=== Section Start ===

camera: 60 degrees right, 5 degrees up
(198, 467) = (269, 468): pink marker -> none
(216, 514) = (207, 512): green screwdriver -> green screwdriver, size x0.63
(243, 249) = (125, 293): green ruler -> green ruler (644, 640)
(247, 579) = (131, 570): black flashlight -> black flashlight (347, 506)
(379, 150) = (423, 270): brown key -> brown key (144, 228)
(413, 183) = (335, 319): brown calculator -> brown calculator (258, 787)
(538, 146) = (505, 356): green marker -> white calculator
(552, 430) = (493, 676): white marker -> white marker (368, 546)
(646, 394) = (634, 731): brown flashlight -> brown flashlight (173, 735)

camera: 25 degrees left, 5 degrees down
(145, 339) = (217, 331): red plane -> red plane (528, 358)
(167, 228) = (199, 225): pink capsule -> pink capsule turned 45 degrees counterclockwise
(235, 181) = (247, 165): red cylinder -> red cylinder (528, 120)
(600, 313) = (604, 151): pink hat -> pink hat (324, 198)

=== Section End ===
=== Section Start ===

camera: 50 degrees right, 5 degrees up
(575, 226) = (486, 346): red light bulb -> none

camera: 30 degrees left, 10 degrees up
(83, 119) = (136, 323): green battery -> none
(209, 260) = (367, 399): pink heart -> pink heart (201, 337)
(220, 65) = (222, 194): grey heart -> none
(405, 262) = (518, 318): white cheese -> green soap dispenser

=== Section End ===

### WORK TASK
Return a word-for-word copy of the lines above from the one holding "camera: 30 degrees left, 10 degrees up" through the one holding "(405, 262) = (518, 318): white", with both of them included and nothing besides.

### EXERCISE SOLUTION
camera: 30 degrees left, 10 degrees up
(83, 119) = (136, 323): green battery -> none
(209, 260) = (367, 399): pink heart -> pink heart (201, 337)
(220, 65) = (222, 194): grey heart -> none
(405, 262) = (518, 318): white cheese -> green soap dispenser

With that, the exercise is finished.